MATERIAL FOR THIS TASK:

════════════════

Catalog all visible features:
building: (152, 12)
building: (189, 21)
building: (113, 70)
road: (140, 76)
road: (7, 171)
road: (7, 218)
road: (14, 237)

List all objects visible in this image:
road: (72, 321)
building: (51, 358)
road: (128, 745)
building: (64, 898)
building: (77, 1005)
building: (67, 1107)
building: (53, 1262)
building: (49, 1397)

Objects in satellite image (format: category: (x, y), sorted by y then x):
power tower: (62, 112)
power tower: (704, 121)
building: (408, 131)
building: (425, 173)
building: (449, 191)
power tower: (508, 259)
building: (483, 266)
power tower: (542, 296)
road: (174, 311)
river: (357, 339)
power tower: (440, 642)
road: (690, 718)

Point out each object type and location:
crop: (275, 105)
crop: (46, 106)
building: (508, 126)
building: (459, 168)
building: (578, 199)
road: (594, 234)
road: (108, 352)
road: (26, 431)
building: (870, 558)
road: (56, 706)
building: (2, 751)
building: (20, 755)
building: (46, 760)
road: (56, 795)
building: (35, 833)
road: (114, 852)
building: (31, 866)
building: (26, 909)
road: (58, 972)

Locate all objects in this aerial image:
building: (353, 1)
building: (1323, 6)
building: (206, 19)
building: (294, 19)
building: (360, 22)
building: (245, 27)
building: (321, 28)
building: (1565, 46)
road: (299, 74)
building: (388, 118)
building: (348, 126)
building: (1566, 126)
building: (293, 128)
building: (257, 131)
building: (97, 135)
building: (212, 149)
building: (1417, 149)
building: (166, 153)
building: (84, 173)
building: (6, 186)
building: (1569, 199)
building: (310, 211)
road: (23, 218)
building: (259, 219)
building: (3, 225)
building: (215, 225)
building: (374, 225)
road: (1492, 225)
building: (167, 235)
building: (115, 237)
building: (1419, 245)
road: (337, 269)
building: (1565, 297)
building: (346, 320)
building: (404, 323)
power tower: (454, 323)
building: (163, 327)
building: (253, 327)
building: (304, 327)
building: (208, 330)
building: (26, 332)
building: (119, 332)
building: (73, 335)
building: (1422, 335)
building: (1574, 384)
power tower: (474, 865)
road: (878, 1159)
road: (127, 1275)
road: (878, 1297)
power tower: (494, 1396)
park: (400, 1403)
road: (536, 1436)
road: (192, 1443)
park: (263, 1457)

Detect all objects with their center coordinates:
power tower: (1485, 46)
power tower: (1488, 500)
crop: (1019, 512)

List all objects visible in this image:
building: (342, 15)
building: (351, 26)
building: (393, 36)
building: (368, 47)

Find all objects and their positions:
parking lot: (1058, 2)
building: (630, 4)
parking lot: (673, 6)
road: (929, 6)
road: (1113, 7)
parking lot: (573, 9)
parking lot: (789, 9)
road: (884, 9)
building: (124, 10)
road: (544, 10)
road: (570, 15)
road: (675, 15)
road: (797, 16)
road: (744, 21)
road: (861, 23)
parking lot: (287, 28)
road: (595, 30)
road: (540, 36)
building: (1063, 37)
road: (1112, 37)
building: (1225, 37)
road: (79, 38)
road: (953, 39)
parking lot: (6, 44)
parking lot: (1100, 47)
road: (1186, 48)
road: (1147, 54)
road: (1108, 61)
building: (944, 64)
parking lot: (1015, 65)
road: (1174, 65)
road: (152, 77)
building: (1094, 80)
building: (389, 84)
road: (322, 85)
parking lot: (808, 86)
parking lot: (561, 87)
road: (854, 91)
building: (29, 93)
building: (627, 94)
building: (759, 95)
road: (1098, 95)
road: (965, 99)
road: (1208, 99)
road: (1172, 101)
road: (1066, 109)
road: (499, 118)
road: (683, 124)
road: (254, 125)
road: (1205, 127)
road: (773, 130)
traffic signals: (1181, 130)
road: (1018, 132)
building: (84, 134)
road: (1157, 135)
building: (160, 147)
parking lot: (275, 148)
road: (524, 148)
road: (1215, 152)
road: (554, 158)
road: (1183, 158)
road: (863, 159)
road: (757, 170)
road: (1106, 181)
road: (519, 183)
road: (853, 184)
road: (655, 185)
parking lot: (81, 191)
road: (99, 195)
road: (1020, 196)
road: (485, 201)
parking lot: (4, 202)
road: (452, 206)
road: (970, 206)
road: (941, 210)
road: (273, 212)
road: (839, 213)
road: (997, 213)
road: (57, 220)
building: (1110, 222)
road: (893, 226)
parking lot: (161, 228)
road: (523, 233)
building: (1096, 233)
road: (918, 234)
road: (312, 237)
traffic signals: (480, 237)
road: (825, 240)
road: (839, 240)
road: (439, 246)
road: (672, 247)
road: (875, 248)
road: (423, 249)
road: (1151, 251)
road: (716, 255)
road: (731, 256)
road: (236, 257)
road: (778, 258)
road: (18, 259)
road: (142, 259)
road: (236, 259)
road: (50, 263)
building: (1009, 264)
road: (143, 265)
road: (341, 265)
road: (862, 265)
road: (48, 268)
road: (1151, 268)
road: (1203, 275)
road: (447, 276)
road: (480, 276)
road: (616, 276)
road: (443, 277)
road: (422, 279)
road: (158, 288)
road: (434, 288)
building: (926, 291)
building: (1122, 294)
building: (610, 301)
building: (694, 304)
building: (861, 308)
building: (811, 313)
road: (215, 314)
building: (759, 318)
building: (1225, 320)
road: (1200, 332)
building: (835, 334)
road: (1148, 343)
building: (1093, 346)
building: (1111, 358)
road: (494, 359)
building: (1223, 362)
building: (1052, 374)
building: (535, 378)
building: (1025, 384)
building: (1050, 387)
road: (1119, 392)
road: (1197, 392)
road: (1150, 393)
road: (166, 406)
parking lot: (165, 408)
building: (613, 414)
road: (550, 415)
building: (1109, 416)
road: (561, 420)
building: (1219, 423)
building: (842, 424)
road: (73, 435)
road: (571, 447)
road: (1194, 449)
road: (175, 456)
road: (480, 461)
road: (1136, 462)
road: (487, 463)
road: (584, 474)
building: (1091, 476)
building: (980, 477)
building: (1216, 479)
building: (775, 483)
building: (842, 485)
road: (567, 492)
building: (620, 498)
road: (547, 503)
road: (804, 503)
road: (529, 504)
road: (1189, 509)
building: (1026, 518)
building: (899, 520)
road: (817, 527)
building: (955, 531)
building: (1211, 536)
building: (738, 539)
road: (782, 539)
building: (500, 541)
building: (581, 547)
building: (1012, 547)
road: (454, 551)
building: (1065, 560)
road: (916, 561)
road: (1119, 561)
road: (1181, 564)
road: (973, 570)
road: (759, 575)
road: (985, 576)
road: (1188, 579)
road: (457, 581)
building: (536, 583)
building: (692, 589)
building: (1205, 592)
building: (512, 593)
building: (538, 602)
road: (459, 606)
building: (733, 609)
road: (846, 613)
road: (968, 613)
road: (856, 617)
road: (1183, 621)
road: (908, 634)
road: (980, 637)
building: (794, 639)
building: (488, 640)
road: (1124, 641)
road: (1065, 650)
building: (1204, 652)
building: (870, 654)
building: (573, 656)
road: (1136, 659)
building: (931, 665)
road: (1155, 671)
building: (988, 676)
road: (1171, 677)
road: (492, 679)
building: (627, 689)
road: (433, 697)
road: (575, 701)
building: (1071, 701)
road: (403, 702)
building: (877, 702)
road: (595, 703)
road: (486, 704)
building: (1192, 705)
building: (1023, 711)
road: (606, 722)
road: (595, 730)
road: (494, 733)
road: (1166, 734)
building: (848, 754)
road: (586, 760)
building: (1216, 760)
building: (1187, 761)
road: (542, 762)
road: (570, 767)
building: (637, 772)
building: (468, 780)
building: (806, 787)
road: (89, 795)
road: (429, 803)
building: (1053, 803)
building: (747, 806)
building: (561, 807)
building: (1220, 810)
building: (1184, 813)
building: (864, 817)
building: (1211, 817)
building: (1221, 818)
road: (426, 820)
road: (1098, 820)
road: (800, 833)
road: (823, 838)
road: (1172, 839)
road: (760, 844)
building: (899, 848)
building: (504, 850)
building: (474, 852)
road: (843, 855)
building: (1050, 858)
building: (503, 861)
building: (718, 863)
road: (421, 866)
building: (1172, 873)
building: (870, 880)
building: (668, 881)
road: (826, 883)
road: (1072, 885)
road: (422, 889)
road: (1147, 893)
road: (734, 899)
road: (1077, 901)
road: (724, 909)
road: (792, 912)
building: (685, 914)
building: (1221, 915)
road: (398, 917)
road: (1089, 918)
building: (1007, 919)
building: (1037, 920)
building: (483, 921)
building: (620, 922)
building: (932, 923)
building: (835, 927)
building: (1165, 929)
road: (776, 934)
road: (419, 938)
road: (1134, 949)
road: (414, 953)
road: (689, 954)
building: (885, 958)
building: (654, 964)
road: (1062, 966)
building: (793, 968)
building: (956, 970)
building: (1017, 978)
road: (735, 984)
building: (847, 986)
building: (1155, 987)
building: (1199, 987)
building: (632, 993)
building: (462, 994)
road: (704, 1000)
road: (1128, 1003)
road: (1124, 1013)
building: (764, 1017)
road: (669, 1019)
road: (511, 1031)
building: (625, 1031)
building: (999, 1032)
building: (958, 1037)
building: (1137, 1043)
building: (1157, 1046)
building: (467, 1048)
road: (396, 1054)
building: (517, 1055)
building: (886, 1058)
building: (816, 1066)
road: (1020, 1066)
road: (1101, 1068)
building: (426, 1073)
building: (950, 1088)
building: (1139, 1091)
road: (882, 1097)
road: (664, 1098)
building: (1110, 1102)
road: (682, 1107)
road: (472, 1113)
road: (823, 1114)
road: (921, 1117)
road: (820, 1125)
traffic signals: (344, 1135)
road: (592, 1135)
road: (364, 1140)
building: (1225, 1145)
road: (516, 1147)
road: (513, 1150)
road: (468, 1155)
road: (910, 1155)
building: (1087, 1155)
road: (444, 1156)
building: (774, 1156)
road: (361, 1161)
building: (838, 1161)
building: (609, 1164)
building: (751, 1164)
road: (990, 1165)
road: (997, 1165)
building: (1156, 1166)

════════════════

REQUIRED ACTION: Look through the entries above; find each line with the word "signals" and copy it.

WRITTEN SOLUTION:
traffic signals: (1181, 130)
traffic signals: (480, 237)
traffic signals: (344, 1135)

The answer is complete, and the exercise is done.